> What you will do
Take the listing below and print exactly the lines starting at the line containing "purple bottle: [290,415,359,533]" and ending at the line containing "black headphones: [418,150,501,230]", both ends included, and no others.

──────────

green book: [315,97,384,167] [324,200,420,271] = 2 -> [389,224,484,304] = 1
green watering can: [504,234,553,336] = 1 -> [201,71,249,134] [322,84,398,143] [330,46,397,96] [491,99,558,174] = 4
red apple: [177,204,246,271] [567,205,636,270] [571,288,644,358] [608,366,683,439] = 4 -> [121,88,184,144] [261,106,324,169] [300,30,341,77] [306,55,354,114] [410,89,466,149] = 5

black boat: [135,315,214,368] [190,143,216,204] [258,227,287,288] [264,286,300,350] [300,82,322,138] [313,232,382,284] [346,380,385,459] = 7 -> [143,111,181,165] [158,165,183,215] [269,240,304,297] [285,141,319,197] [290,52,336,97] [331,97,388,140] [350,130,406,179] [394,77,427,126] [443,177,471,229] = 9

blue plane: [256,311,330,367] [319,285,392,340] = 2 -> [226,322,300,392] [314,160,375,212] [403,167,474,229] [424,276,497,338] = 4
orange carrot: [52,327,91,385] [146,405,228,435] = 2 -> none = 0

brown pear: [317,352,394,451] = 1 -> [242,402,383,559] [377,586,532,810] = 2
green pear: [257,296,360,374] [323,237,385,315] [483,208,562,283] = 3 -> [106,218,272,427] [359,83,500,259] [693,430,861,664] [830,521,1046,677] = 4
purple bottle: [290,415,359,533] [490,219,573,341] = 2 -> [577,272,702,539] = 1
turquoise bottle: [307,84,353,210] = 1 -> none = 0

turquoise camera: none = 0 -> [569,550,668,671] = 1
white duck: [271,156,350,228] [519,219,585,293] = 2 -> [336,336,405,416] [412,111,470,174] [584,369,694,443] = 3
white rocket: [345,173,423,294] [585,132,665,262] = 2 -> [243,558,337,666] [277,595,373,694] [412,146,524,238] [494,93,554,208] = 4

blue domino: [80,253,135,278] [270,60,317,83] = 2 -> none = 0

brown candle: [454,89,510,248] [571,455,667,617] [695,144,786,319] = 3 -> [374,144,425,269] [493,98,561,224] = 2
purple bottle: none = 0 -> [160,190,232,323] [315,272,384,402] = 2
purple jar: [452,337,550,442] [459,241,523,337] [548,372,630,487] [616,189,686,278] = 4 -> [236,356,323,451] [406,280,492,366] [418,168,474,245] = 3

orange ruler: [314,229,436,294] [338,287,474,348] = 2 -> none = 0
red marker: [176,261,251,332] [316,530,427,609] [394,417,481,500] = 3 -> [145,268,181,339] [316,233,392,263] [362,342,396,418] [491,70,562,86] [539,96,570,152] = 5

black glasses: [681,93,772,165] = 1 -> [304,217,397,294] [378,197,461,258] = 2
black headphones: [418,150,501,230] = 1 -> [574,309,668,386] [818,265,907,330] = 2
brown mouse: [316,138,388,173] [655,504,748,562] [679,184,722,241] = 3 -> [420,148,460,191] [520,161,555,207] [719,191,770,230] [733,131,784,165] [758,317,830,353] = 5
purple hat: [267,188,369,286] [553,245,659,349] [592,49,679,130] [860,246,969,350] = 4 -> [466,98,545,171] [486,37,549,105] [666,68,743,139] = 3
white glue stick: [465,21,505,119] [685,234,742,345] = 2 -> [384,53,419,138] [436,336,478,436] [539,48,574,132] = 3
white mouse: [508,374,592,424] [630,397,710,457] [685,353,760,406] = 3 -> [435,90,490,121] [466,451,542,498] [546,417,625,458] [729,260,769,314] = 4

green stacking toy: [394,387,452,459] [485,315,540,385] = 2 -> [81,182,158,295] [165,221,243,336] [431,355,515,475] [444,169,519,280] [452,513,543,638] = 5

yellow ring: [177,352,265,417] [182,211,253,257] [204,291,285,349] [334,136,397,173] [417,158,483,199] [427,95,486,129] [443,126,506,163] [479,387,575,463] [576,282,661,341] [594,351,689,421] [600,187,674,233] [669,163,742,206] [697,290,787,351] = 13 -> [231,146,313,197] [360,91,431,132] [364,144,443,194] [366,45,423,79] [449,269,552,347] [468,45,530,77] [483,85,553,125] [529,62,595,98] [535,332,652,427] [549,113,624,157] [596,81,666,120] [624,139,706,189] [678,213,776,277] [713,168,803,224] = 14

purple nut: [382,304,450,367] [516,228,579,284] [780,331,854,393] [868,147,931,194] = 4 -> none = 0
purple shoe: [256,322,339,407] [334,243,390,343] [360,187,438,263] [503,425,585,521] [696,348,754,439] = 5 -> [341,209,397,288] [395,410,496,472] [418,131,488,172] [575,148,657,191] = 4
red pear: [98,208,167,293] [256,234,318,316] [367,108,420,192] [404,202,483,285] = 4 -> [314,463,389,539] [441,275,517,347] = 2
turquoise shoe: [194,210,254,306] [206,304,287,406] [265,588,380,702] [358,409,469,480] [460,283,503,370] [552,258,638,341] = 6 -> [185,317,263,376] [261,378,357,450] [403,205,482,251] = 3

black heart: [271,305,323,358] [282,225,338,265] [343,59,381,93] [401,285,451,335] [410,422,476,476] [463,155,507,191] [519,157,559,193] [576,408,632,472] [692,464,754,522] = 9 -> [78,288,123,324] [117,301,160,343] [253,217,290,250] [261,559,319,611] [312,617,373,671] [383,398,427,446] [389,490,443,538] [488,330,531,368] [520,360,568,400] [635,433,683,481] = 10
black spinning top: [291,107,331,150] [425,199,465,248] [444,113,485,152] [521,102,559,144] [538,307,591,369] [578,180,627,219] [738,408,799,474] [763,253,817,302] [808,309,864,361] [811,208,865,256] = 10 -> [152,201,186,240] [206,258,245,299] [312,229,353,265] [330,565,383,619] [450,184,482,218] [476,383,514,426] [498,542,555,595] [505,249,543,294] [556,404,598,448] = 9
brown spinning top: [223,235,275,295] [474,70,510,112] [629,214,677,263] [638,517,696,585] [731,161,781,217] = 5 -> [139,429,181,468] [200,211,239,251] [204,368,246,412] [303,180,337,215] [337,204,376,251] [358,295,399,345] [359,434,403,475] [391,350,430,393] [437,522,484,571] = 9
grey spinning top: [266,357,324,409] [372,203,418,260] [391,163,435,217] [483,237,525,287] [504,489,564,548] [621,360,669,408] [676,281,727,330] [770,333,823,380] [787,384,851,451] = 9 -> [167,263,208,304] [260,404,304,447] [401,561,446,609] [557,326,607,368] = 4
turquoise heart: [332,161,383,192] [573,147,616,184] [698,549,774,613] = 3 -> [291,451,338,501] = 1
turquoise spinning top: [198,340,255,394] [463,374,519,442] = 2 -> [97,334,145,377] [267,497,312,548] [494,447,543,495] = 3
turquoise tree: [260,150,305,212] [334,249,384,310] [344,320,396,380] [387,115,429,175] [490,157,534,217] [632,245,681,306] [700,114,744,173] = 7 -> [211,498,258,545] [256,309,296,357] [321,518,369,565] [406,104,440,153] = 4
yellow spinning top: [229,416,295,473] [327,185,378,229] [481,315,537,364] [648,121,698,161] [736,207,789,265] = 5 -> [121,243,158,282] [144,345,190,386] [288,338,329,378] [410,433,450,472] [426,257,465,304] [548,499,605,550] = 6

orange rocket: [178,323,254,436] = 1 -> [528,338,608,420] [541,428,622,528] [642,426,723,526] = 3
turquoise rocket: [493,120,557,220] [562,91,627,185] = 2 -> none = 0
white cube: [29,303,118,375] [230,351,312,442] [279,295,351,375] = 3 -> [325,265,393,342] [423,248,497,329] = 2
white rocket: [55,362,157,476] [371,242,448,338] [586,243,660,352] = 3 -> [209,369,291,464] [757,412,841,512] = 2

──────────

> Answer for this exercise
purple bottle: [290,415,359,533] [490,219,573,341] = 2 -> [577,272,702,539] = 1
turquoise bottle: [307,84,353,210] = 1 -> none = 0

turquoise camera: none = 0 -> [569,550,668,671] = 1
white duck: [271,156,350,228] [519,219,585,293] = 2 -> [336,336,405,416] [412,111,470,174] [584,369,694,443] = 3
white rocket: [345,173,423,294] [585,132,665,262] = 2 -> [243,558,337,666] [277,595,373,694] [412,146,524,238] [494,93,554,208] = 4

blue domino: [80,253,135,278] [270,60,317,83] = 2 -> none = 0

brown candle: [454,89,510,248] [571,455,667,617] [695,144,786,319] = 3 -> [374,144,425,269] [493,98,561,224] = 2
purple bottle: none = 0 -> [160,190,232,323] [315,272,384,402] = 2
purple jar: [452,337,550,442] [459,241,523,337] [548,372,630,487] [616,189,686,278] = 4 -> [236,356,323,451] [406,280,492,366] [418,168,474,245] = 3

orange ruler: [314,229,436,294] [338,287,474,348] = 2 -> none = 0
red marker: [176,261,251,332] [316,530,427,609] [394,417,481,500] = 3 -> [145,268,181,339] [316,233,392,263] [362,342,396,418] [491,70,562,86] [539,96,570,152] = 5

black glasses: [681,93,772,165] = 1 -> [304,217,397,294] [378,197,461,258] = 2
black headphones: [418,150,501,230] = 1 -> [574,309,668,386] [818,265,907,330] = 2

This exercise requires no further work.